### Your objective
Within the data that follows, set down exactly the lines from the one containing "R9: none -> 100 (+3V3, DGND)" through the one containing "R11: 2.2k (BASE, PULSE) -> none", both ends included.

─── Data supplied

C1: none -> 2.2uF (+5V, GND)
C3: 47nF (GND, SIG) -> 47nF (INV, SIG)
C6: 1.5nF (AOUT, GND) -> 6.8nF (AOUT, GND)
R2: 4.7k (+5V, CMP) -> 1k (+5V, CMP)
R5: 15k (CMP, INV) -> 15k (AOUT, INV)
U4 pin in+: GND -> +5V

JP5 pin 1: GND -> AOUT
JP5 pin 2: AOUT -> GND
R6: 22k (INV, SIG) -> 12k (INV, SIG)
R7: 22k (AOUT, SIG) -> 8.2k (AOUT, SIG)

──────
─── Data supplied

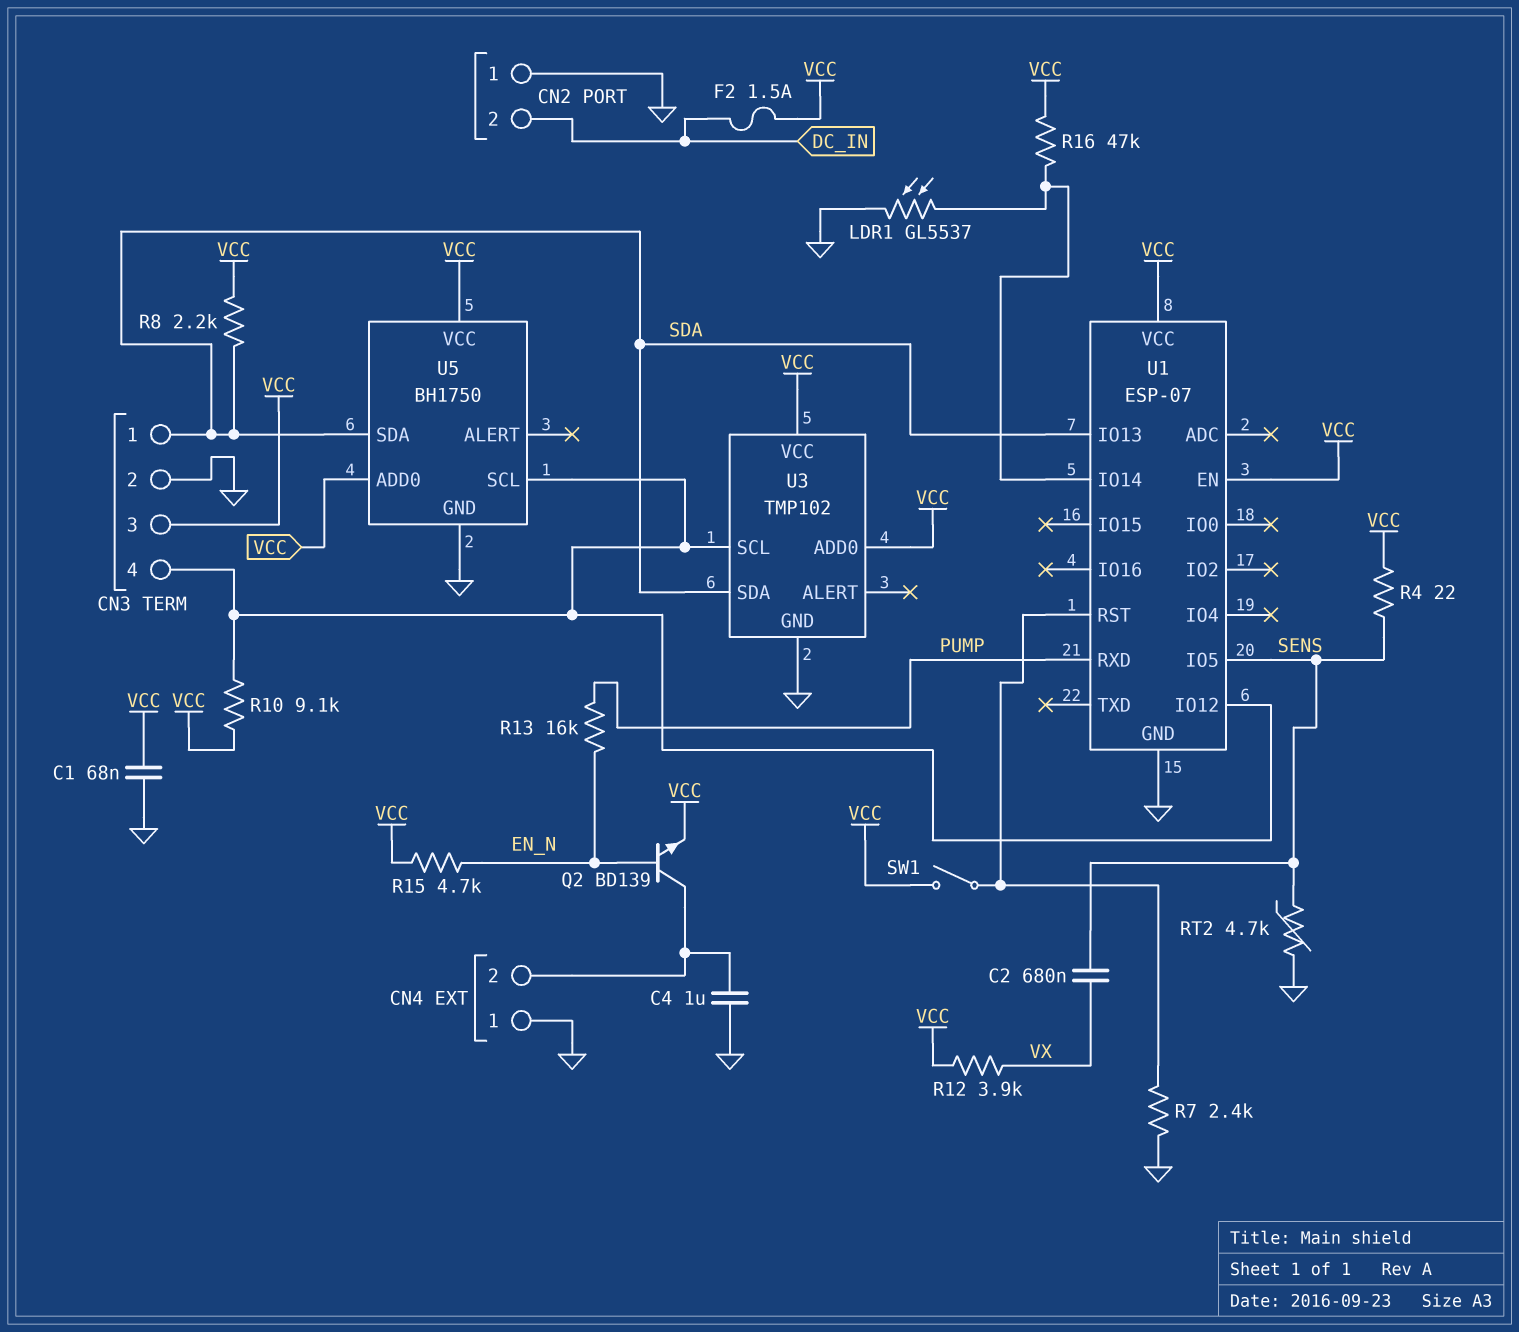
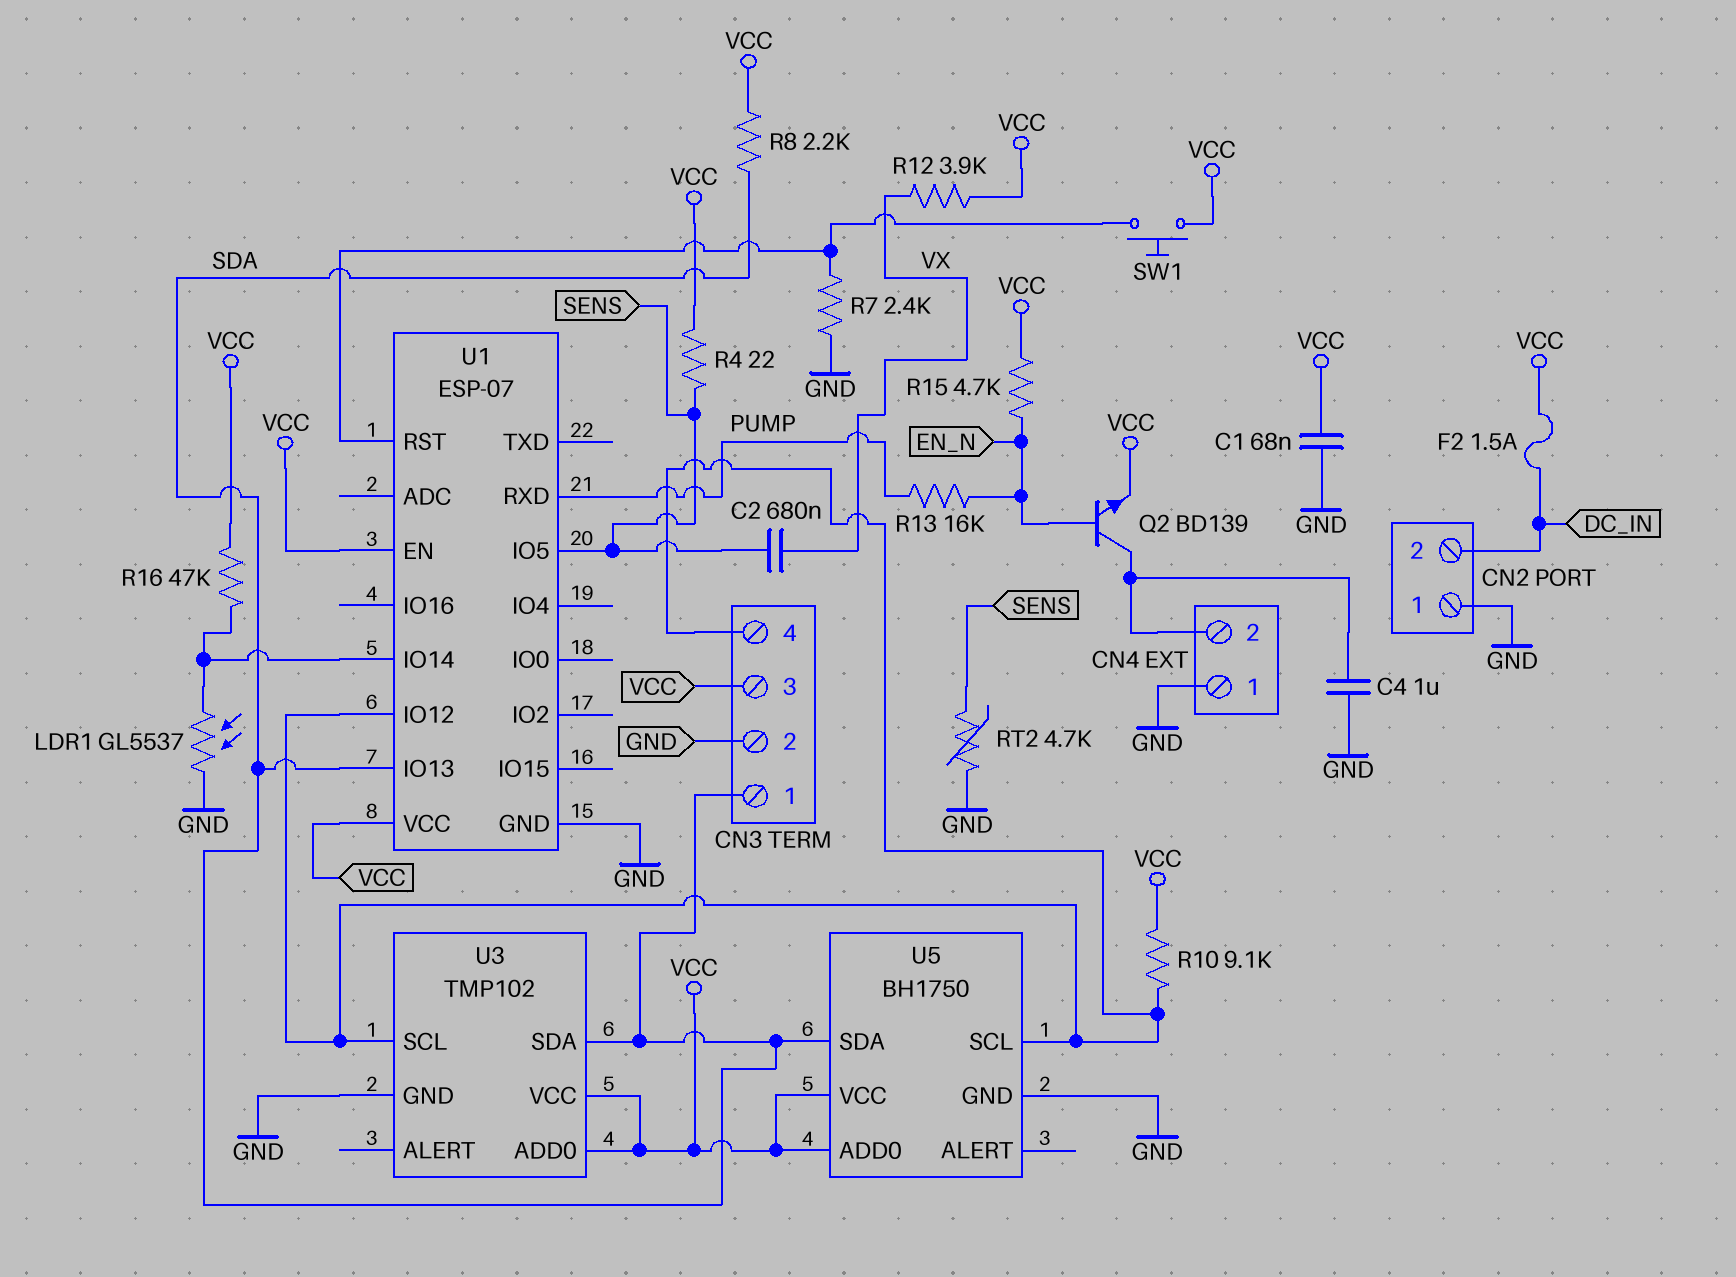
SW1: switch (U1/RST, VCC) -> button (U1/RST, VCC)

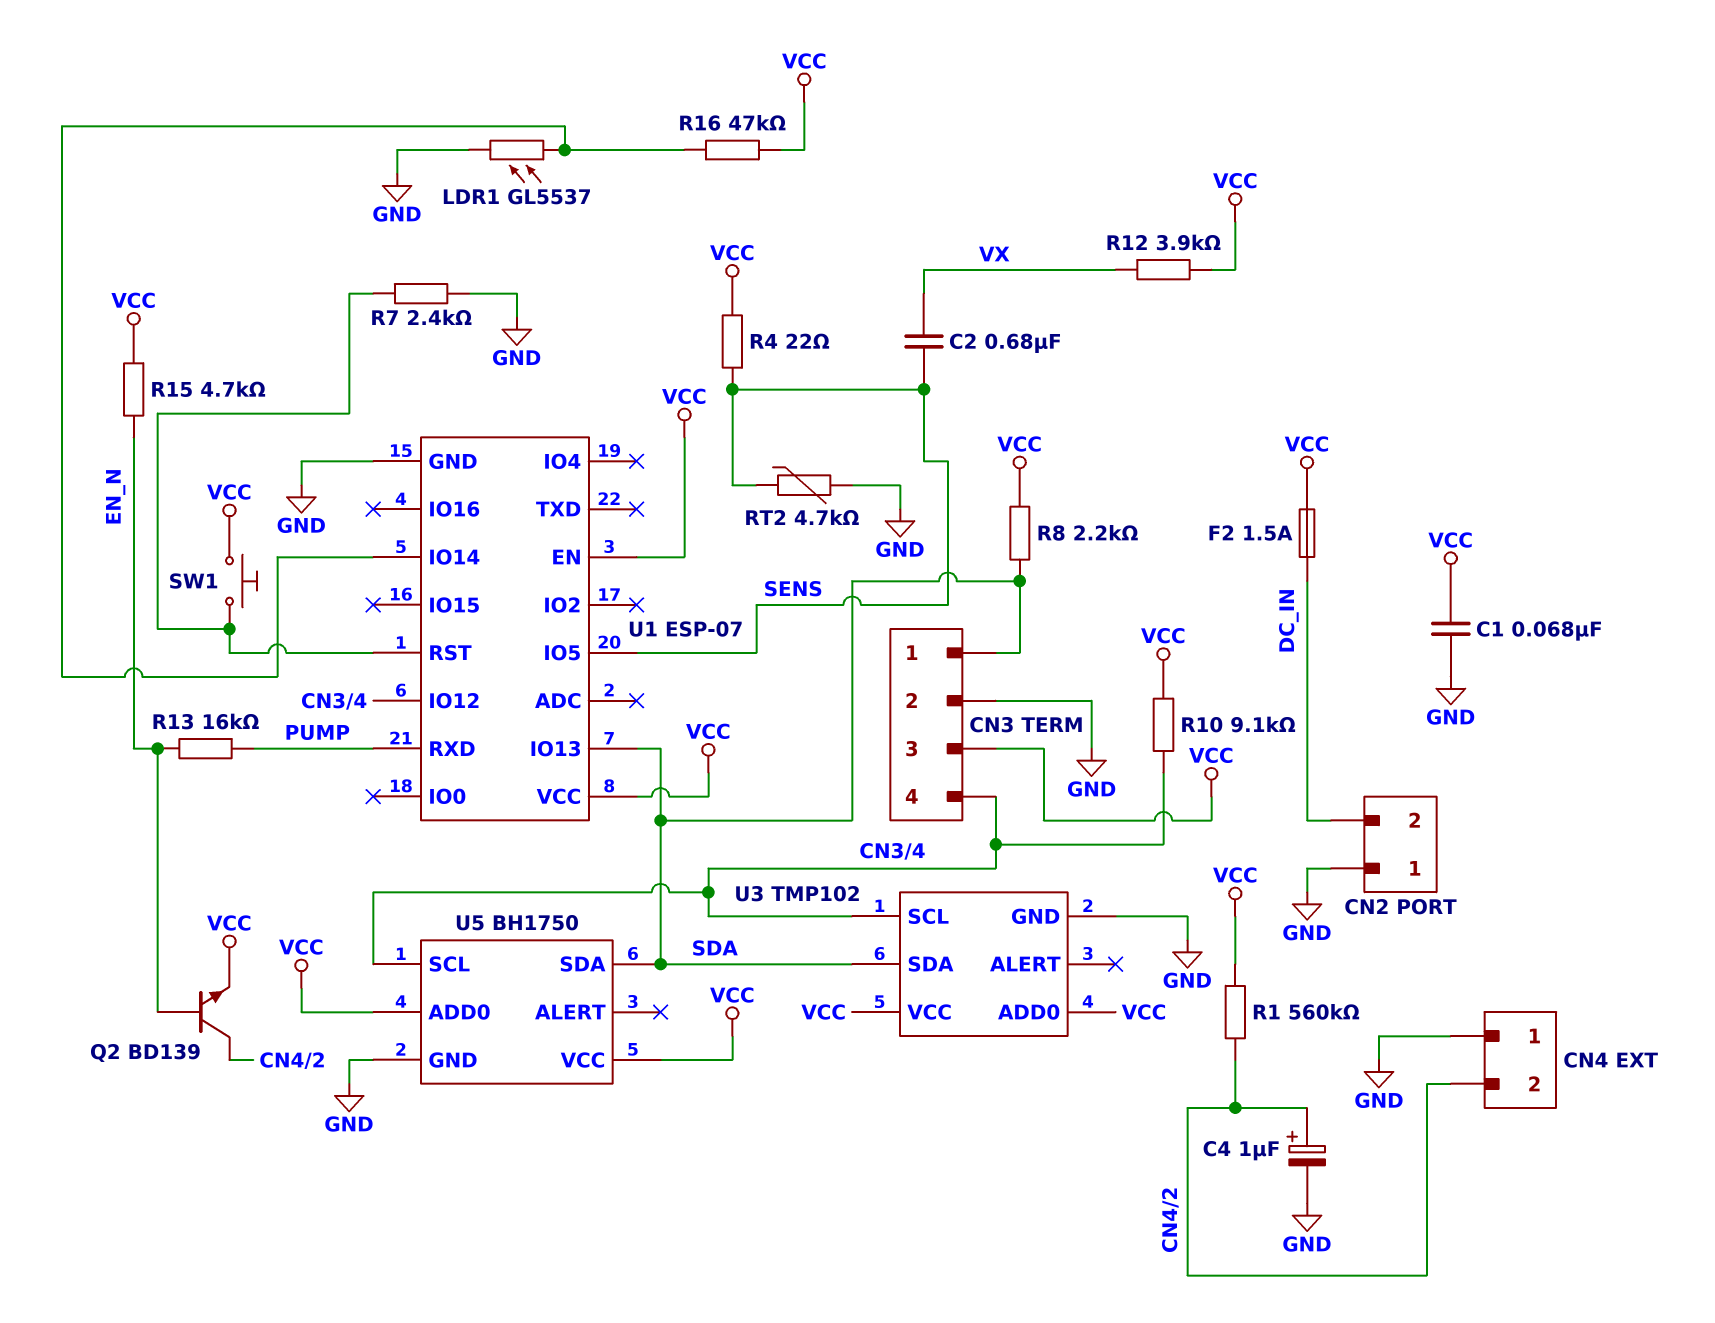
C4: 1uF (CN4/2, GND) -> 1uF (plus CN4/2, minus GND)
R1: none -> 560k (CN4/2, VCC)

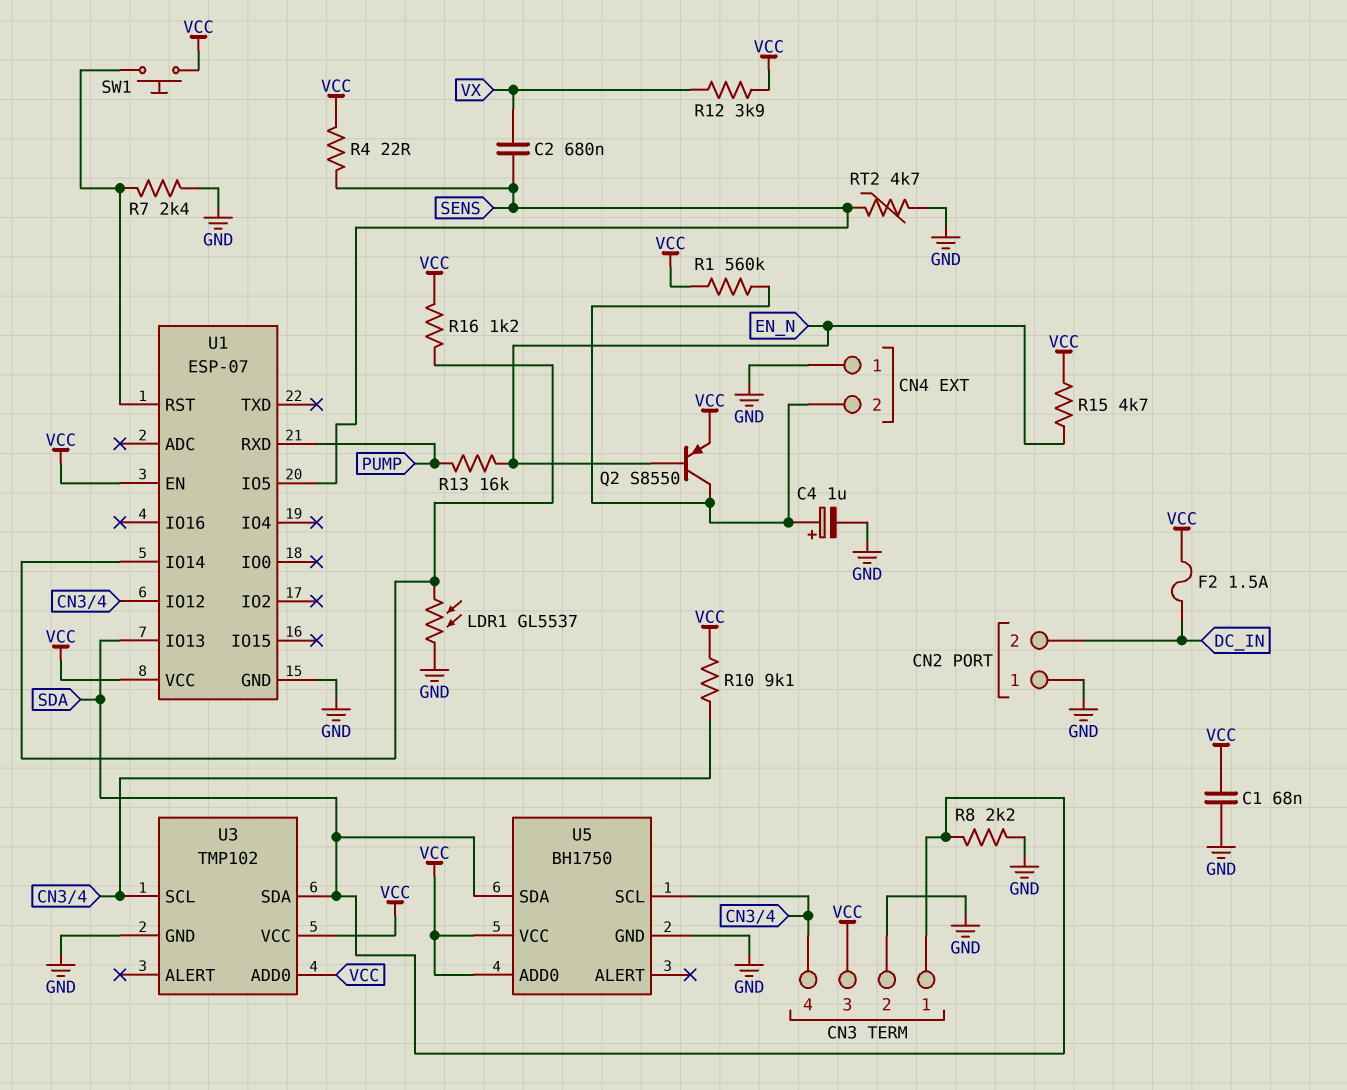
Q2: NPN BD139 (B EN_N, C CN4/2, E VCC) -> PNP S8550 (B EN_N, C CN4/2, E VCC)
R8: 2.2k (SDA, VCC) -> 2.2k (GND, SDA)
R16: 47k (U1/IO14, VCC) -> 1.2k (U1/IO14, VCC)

──────
─── Data supplied

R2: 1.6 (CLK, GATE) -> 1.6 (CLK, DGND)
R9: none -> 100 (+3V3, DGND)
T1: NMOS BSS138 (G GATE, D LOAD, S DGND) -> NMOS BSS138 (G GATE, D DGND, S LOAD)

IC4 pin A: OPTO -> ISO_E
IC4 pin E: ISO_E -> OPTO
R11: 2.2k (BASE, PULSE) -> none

──────

### Exercise result
R9: none -> 100 (+3V3, DGND)
T1: NMOS BSS138 (G GATE, D LOAD, S DGND) -> NMOS BSS138 (G GATE, D DGND, S LOAD)

IC4 pin A: OPTO -> ISO_E
IC4 pin E: ISO_E -> OPTO
R11: 2.2k (BASE, PULSE) -> none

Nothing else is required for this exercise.